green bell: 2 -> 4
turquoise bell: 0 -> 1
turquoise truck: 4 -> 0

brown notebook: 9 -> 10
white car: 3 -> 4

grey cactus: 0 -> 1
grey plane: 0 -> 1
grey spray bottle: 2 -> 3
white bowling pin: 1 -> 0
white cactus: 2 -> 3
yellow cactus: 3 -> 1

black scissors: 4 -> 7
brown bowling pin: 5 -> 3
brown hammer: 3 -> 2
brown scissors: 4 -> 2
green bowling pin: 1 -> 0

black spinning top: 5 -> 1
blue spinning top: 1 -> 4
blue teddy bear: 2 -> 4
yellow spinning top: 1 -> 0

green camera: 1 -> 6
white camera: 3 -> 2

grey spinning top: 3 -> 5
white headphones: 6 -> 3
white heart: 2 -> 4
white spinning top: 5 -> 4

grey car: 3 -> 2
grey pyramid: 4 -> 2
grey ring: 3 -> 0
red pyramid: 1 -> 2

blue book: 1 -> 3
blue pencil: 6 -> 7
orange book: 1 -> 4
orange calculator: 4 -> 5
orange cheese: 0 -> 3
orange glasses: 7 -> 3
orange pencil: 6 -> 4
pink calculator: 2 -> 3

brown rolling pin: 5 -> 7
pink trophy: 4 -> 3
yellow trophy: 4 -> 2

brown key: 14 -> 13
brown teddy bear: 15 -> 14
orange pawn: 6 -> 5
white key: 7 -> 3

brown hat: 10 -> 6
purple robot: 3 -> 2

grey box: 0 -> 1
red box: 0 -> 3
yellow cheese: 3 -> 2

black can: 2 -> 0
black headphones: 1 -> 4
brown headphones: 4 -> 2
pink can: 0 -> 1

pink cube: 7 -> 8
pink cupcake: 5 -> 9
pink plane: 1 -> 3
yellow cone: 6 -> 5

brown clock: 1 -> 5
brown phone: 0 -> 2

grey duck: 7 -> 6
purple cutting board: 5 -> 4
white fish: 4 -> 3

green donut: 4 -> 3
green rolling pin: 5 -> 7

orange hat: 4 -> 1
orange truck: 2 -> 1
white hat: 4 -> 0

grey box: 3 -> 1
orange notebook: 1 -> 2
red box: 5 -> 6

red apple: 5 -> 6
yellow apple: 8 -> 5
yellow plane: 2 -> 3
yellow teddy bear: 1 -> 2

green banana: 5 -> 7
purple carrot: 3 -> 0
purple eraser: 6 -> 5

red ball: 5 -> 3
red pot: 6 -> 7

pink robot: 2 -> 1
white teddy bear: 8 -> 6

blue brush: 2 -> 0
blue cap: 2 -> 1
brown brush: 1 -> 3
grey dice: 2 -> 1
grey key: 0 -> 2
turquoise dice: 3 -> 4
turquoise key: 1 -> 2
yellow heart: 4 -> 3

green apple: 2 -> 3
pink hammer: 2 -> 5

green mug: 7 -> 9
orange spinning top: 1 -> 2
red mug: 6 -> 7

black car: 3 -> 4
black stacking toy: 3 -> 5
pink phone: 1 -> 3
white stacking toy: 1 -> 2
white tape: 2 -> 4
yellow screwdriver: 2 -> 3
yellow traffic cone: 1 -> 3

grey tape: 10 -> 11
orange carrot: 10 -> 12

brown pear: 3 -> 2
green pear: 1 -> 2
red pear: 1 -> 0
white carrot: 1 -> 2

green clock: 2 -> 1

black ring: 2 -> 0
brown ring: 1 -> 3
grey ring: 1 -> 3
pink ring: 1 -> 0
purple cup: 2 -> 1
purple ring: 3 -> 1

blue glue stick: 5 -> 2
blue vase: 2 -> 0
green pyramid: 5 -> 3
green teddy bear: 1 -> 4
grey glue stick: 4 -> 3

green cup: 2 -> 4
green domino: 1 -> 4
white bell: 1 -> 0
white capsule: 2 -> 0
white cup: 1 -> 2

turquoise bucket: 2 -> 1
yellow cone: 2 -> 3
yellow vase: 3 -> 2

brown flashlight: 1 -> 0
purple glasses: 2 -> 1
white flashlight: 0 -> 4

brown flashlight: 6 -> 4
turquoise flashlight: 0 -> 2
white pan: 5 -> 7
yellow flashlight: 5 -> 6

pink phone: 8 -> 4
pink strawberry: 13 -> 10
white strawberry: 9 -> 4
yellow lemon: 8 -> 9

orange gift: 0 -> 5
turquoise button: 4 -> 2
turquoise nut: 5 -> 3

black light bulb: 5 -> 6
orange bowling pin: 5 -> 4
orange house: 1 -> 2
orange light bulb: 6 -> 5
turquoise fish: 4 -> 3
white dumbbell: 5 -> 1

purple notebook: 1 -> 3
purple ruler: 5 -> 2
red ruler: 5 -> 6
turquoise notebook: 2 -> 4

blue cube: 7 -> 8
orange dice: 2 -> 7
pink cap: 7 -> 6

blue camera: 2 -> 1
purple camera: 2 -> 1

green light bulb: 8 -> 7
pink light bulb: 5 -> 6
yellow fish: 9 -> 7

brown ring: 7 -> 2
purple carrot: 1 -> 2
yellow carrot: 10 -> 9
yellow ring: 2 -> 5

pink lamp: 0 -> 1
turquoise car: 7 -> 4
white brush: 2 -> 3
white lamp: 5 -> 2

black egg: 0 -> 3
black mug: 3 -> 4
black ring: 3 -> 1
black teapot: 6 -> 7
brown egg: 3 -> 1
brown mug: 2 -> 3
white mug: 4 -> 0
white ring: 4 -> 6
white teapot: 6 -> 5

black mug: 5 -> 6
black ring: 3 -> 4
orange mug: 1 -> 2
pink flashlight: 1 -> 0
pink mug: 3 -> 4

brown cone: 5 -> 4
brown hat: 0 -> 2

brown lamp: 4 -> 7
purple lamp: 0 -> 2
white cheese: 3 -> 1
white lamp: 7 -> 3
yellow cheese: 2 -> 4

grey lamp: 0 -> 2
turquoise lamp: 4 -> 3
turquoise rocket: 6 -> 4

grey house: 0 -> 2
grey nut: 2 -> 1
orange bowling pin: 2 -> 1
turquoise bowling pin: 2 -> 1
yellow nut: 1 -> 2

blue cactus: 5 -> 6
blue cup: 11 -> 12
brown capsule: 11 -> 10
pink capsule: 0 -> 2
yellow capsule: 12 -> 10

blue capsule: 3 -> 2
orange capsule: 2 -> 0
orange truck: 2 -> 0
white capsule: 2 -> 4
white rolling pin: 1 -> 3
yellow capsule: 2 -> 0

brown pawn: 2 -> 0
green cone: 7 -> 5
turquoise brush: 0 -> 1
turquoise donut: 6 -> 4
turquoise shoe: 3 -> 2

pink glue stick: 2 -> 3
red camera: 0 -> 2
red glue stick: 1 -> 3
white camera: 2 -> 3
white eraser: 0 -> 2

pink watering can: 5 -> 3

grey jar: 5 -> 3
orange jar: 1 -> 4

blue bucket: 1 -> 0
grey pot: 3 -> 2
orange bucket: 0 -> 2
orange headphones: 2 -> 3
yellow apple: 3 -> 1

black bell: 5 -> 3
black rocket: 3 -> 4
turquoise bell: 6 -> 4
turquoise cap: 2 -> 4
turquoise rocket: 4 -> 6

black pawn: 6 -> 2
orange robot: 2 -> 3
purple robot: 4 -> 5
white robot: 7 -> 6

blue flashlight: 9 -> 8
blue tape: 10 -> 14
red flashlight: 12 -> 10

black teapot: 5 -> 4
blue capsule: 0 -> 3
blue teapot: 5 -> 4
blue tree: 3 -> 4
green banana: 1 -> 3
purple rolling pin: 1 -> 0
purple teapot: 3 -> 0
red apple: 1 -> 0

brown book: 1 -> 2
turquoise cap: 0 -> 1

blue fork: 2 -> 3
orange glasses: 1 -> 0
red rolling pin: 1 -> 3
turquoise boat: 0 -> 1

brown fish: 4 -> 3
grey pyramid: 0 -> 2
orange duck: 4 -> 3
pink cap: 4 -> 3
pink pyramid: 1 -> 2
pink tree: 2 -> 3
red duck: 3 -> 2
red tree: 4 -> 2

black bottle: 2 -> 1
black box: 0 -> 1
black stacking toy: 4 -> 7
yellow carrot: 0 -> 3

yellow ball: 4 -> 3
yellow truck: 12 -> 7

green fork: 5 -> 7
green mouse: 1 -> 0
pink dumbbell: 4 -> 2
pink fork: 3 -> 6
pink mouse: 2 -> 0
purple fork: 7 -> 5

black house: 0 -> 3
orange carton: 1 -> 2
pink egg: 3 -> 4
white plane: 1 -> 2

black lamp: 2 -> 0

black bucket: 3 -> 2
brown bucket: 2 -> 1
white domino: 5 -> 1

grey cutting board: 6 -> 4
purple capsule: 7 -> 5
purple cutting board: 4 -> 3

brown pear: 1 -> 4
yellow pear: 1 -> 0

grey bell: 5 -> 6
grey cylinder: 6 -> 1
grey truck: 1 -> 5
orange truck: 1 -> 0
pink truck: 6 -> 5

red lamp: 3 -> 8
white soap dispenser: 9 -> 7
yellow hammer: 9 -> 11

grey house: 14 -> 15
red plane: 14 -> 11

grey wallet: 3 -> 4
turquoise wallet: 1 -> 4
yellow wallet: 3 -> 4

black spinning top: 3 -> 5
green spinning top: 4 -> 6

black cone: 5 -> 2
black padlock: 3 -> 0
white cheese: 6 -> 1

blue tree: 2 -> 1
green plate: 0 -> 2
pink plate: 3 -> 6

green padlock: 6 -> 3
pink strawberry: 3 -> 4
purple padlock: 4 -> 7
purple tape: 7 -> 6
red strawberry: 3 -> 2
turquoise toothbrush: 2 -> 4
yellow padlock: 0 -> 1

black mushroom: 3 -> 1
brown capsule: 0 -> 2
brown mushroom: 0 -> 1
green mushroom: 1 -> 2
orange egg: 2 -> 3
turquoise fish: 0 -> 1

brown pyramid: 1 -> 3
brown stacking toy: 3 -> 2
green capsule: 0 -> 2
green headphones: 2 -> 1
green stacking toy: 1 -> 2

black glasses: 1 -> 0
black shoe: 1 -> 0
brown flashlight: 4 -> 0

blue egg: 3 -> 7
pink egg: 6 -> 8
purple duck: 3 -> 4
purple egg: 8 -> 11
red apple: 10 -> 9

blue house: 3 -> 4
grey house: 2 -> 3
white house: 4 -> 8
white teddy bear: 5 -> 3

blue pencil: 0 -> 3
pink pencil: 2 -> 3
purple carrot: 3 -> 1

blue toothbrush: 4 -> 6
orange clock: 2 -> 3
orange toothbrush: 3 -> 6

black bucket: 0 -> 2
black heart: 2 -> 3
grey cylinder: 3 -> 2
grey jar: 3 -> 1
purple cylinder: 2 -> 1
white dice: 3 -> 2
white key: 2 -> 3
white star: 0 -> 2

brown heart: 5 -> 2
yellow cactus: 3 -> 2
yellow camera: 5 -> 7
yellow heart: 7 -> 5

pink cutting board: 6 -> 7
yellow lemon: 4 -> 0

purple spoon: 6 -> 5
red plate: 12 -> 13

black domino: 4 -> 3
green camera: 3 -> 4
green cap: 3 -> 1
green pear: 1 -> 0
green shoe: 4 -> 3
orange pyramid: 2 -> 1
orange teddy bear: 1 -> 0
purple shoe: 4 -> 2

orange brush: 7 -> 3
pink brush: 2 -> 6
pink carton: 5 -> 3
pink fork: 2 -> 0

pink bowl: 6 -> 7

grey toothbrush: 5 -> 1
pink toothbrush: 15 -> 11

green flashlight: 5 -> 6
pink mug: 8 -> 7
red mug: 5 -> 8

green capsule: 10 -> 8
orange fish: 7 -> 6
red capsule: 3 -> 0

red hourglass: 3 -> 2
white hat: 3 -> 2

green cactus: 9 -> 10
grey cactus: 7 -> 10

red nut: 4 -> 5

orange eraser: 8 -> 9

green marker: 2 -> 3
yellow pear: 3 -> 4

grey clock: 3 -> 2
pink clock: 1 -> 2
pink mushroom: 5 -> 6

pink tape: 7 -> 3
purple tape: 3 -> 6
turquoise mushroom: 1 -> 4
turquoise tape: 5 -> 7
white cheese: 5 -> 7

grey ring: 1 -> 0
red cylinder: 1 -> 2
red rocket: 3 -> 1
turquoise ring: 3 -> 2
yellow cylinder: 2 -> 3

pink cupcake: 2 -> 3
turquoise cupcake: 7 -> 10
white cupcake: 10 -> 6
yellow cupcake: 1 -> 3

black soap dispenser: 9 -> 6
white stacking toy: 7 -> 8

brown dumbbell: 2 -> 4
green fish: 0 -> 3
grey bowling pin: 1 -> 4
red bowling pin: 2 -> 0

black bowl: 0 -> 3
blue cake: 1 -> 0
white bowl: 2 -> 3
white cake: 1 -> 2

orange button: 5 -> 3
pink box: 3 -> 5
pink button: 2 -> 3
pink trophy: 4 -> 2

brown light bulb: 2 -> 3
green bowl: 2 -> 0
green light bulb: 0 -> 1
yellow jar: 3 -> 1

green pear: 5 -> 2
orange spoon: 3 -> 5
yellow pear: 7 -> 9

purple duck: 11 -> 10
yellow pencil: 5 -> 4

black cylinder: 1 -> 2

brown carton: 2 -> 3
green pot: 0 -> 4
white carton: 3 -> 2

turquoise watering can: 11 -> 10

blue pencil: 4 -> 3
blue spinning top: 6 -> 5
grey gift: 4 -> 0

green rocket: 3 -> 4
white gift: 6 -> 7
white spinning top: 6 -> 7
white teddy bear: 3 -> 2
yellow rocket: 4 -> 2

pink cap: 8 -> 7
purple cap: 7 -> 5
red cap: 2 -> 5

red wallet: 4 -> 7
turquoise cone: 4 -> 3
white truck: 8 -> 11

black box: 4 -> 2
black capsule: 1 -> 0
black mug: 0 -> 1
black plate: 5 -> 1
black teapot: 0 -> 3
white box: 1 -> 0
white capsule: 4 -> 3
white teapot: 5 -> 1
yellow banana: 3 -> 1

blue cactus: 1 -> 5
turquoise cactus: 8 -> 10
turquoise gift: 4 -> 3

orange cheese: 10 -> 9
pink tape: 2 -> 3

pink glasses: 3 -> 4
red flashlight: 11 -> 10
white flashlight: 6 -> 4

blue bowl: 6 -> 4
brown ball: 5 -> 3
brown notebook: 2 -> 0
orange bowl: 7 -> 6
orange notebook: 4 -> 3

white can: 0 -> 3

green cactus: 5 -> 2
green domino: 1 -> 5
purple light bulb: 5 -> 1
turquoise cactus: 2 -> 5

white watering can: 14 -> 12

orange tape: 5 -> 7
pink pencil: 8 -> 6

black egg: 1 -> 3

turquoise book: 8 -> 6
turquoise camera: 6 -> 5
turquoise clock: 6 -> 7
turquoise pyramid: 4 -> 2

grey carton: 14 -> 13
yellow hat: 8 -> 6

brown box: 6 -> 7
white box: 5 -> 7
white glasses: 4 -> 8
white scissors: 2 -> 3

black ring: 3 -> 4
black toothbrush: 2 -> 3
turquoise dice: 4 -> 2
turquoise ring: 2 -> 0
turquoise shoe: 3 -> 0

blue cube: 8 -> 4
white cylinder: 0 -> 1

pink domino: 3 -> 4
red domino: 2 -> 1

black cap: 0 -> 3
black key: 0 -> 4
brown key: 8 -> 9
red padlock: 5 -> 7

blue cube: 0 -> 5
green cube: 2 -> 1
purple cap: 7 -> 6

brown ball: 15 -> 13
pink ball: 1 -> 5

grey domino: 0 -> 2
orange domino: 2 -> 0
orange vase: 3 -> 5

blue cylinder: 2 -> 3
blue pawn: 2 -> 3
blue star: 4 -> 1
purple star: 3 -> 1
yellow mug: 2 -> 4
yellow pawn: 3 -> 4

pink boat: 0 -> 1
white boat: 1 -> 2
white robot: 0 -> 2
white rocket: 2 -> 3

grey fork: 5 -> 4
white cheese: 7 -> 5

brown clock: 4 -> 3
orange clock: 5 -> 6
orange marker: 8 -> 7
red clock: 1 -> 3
---
HOW TO COMPLETE THIS TASK:
Which of the lines in the data hold the string "cactus"? Report each of them by copying it.

TASK OUTPUT:
grey cactus: 0 -> 1
white cactus: 2 -> 3
yellow cactus: 3 -> 1
blue cactus: 5 -> 6
yellow cactus: 3 -> 2
green cactus: 9 -> 10
grey cactus: 7 -> 10
blue cactus: 1 -> 5
turquoise cactus: 8 -> 10
green cactus: 5 -> 2
turquoise cactus: 2 -> 5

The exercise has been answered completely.